◆ PROBLEM: Copy the records below exactly, starting at the line that contains "orange dice: 0 -> 1" and ending at the line that contains "blue bucket: 0 -> 1"; leave out any pictures.

PROVIDED DATA: Begin

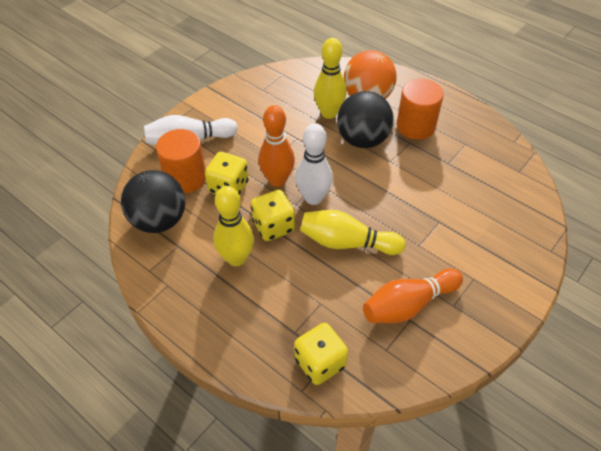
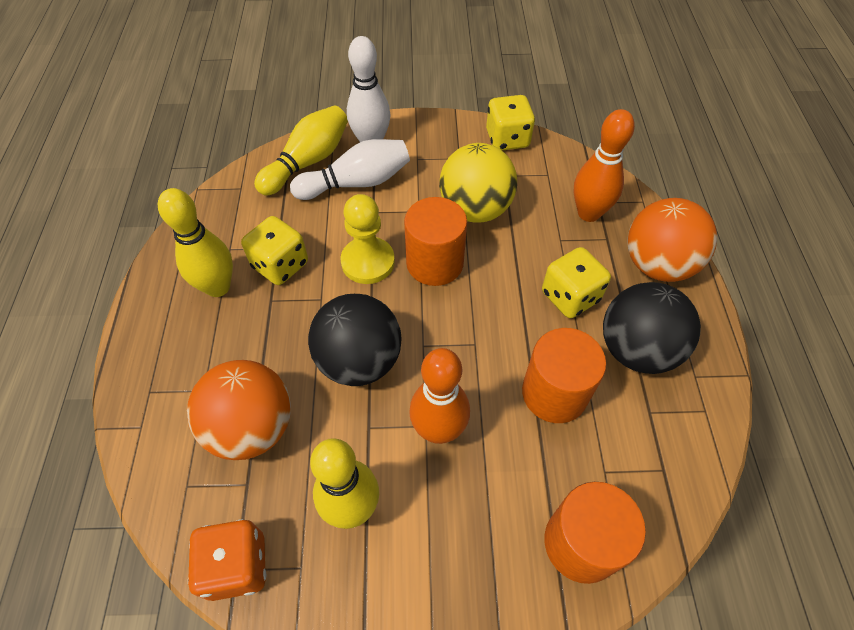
orange ball: 1 -> 2
orange cylinder: 2 -> 3
orange dice: 0 -> 1
yellow ball: 0 -> 1
yellow pawn: 0 -> 1

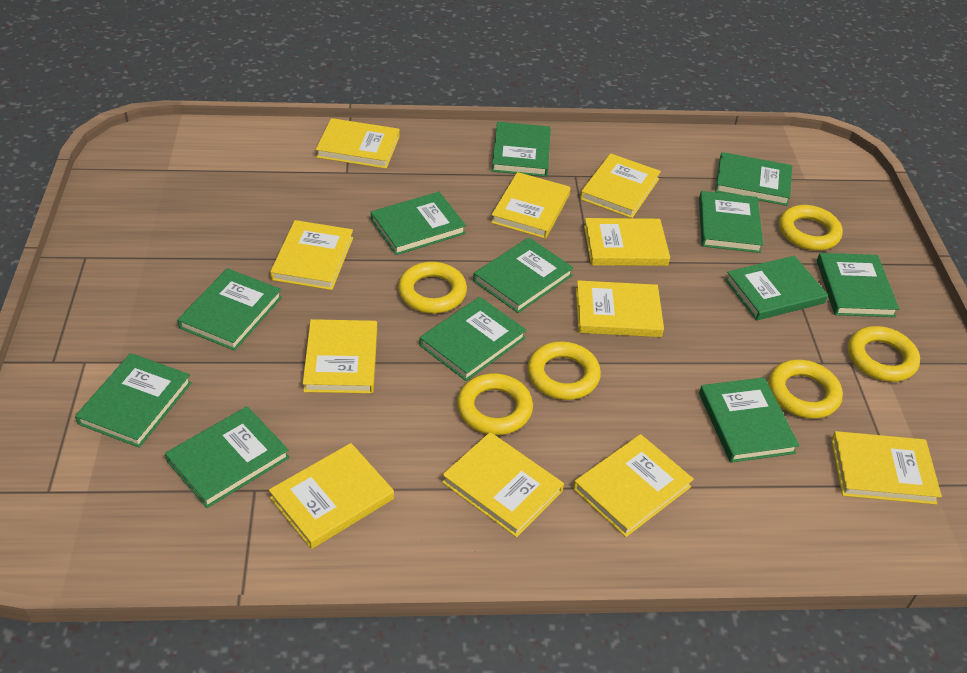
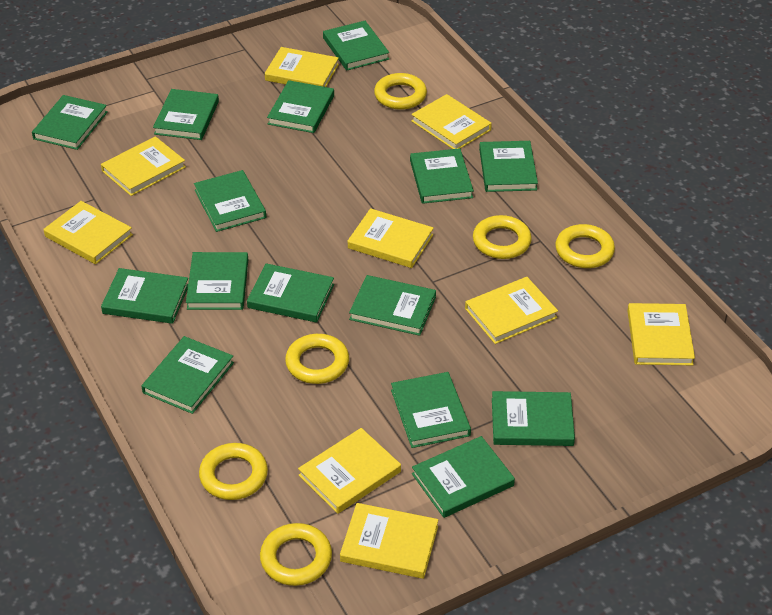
green book: 12 -> 15
yellow book: 11 -> 9

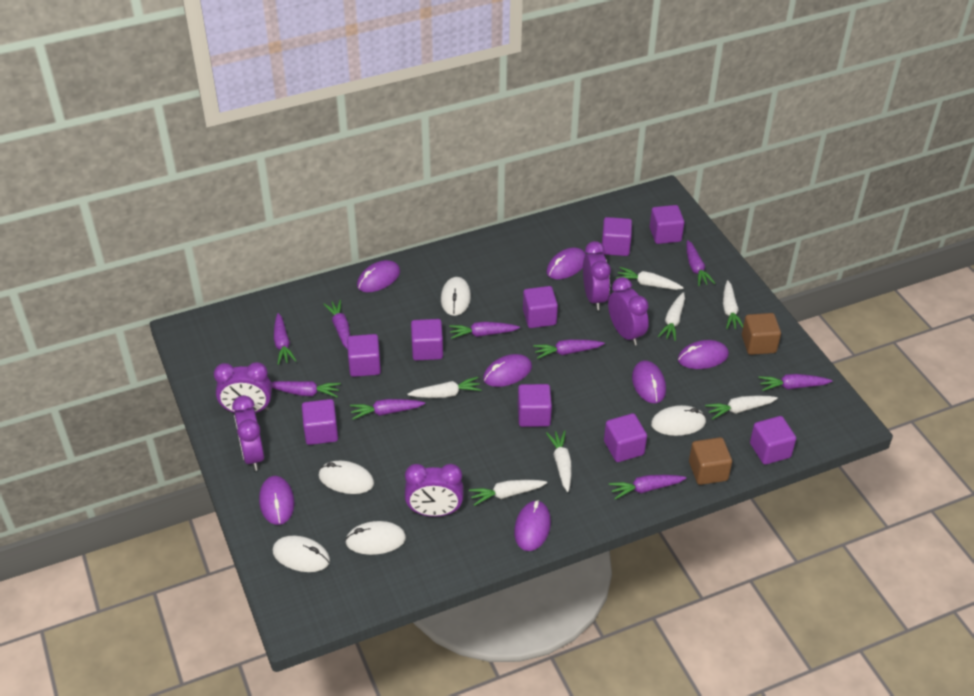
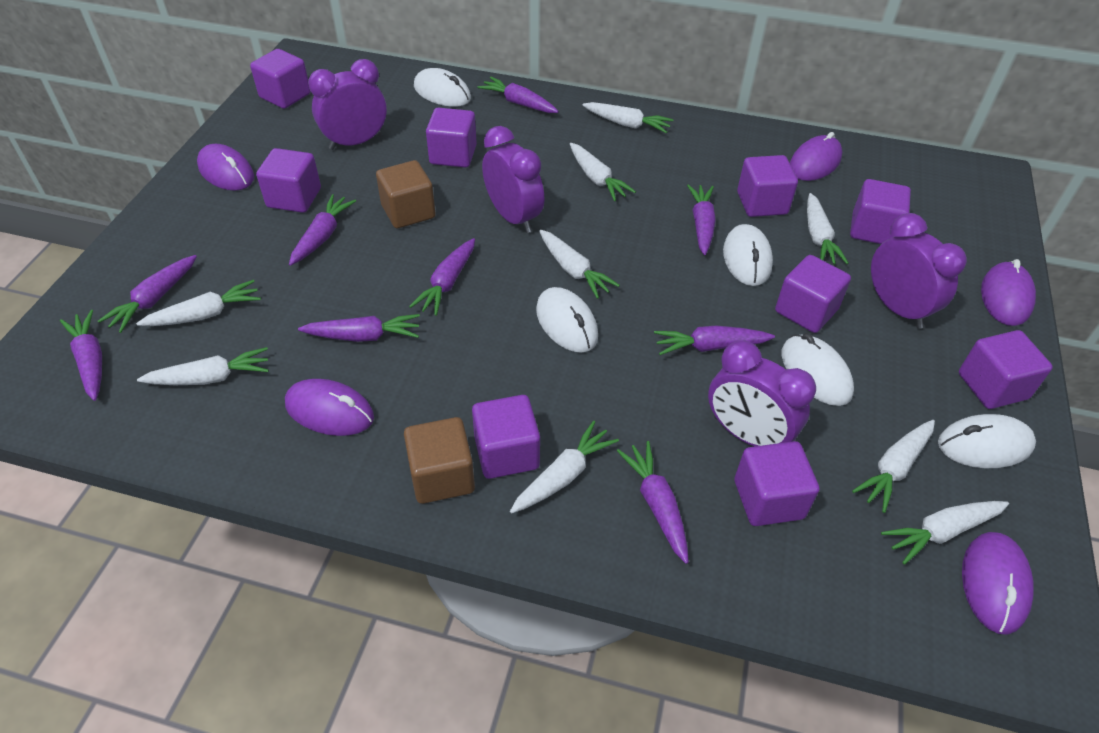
purple clock: 5 -> 4
purple mouse: 7 -> 5
white carrot: 7 -> 9

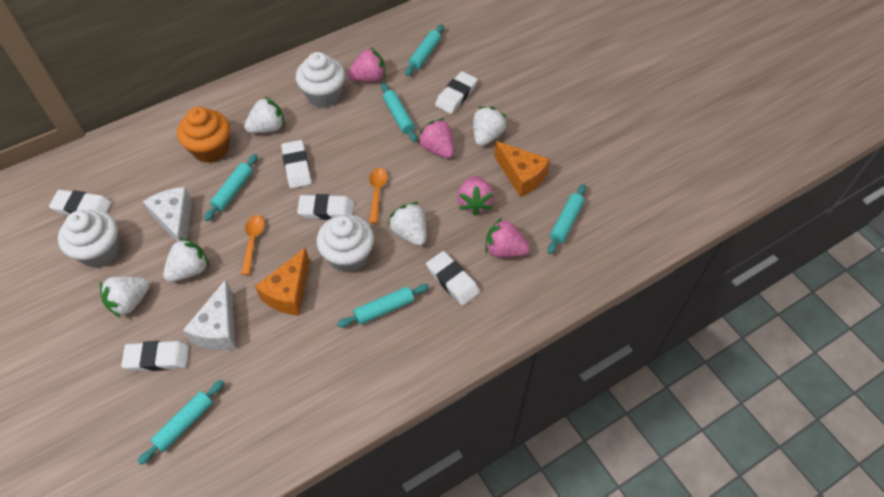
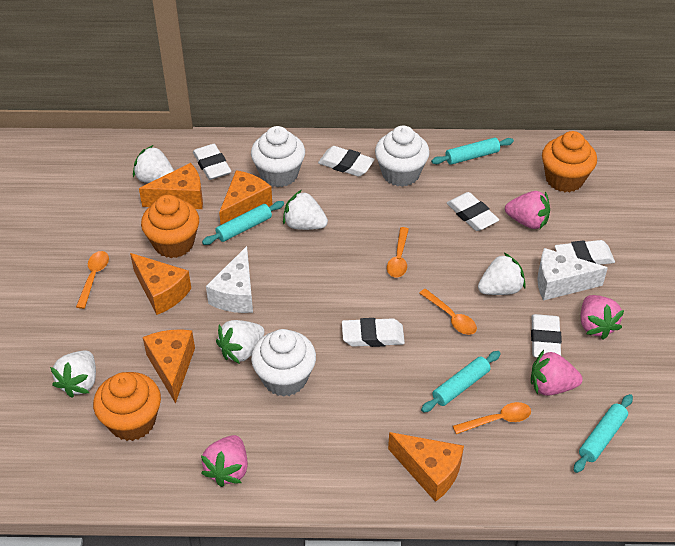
orange cheese: 2 -> 5
orange cupcake: 1 -> 3
orange spoon: 2 -> 4
turquoise rolling pin: 6 -> 4

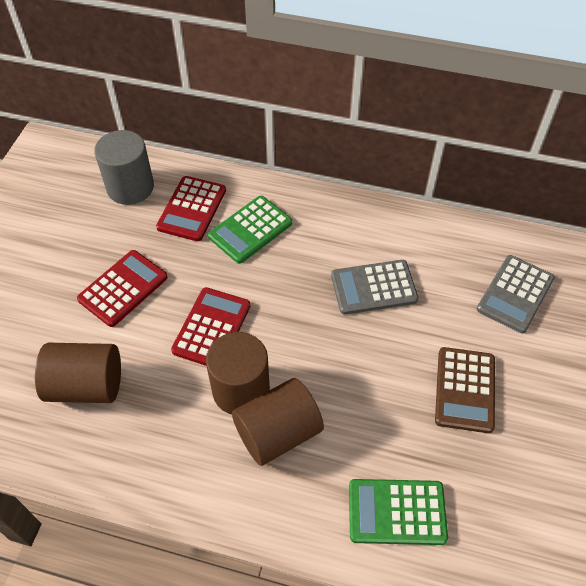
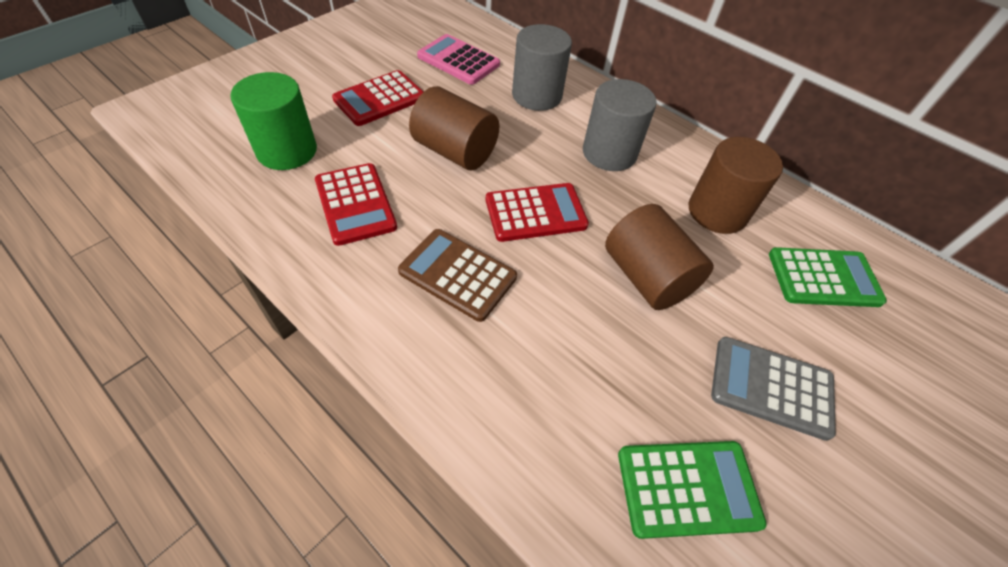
green cylinder: 0 -> 1
grey calculator: 2 -> 1
grey cylinder: 1 -> 2
pink calculator: 0 -> 1

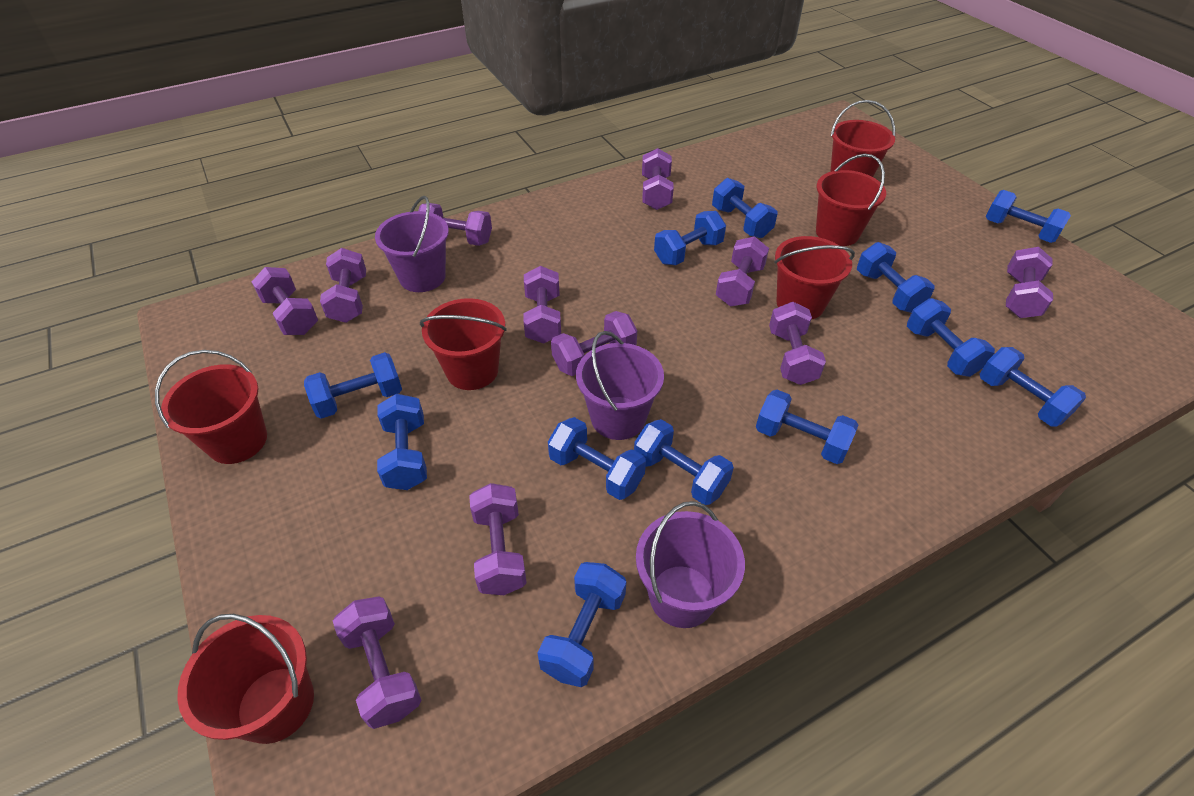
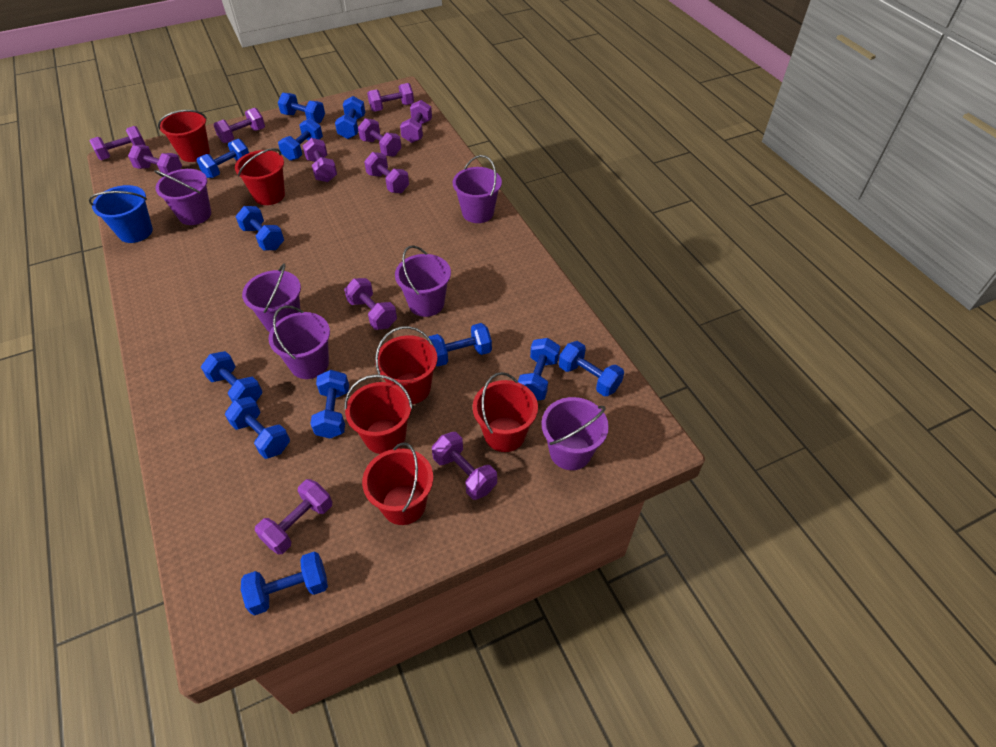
blue bucket: 0 -> 1
purple bucket: 3 -> 6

PROVIDED DATA: End

◆ RESPONSE TO THIS TASK:
orange dice: 0 -> 1
yellow ball: 0 -> 1
yellow pawn: 0 -> 1

green book: 12 -> 15
yellow book: 11 -> 9

purple clock: 5 -> 4
purple mouse: 7 -> 5
white carrot: 7 -> 9

orange cheese: 2 -> 5
orange cupcake: 1 -> 3
orange spoon: 2 -> 4
turquoise rolling pin: 6 -> 4

green cylinder: 0 -> 1
grey calculator: 2 -> 1
grey cylinder: 1 -> 2
pink calculator: 0 -> 1

blue bucket: 0 -> 1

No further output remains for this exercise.